» **WHAT THIS TASK INVOLVES**:
Using the data below, restate exactly every line from the one with "cyan triangle: (159, 95) -> (233, 135), moved" up to and including the one with "blue circle: (391, 331) -> (226, 324), moved". No picture belongs in it.

» **INFORMATION SHOWN**:
*** Block opens ***
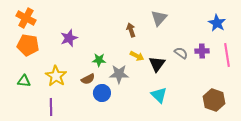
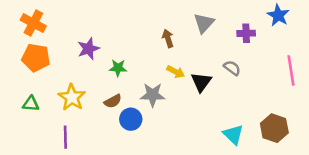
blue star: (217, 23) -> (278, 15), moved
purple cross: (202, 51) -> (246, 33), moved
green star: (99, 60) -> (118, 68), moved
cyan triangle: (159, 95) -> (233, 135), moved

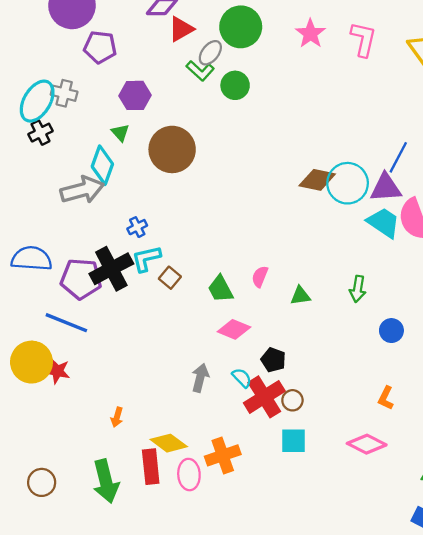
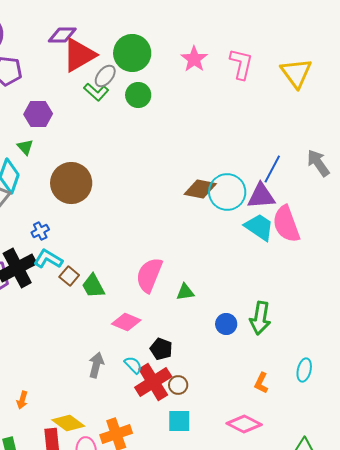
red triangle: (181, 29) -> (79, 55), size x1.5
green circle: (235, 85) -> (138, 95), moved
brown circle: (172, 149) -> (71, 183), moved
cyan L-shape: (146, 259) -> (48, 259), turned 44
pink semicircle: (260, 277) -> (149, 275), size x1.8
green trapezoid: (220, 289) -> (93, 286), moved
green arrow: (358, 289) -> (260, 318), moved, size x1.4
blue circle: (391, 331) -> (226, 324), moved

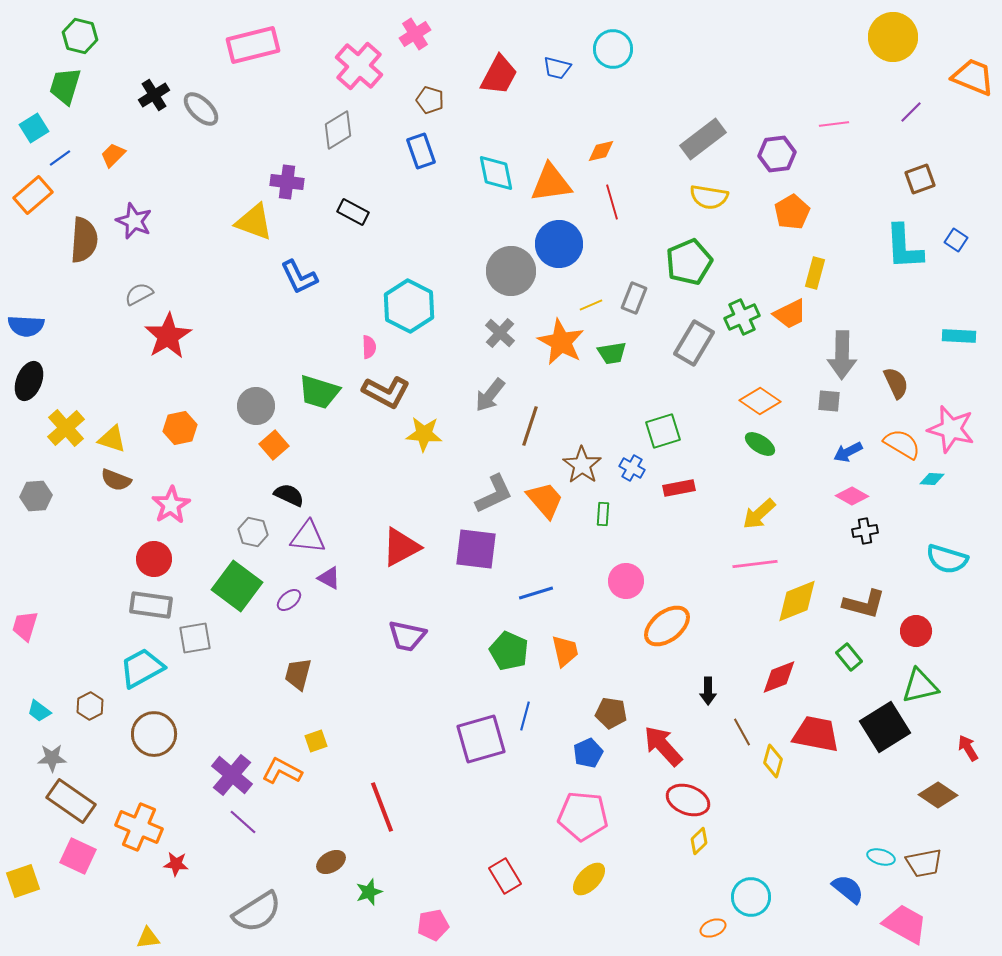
*** Block closes ***
*** Block opens ***
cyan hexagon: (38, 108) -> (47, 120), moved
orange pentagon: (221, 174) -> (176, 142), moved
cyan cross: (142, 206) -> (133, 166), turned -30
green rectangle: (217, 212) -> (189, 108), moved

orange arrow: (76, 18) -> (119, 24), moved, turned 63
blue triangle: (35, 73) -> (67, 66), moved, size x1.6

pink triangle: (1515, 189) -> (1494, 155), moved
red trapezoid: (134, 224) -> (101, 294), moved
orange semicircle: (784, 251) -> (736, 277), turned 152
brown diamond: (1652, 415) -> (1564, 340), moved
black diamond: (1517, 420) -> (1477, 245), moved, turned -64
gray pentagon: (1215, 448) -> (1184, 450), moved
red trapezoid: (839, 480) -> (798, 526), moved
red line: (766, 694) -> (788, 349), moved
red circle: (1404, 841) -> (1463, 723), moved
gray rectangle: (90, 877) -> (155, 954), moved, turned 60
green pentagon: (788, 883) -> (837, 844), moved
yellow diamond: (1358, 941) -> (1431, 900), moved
*** Block closes ***
*** Block opens ***
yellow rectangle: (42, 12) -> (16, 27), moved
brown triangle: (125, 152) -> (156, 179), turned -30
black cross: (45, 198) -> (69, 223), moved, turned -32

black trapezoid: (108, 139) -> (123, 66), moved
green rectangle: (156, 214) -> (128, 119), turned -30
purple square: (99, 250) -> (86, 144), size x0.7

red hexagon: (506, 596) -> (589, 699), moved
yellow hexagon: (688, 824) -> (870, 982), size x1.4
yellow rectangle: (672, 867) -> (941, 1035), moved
*** Block closes ***
» **EXERCISE ANSWER**:
cyan triangle: (159, 95) -> (233, 135), moved

red triangle: (181, 29) -> (79, 55), size x1.5
green circle: (235, 85) -> (138, 95), moved
brown circle: (172, 149) -> (71, 183), moved
cyan L-shape: (146, 259) -> (48, 259), turned 44
pink semicircle: (260, 277) -> (149, 275), size x1.8
green trapezoid: (220, 289) -> (93, 286), moved
green arrow: (358, 289) -> (260, 318), moved, size x1.4
blue circle: (391, 331) -> (226, 324), moved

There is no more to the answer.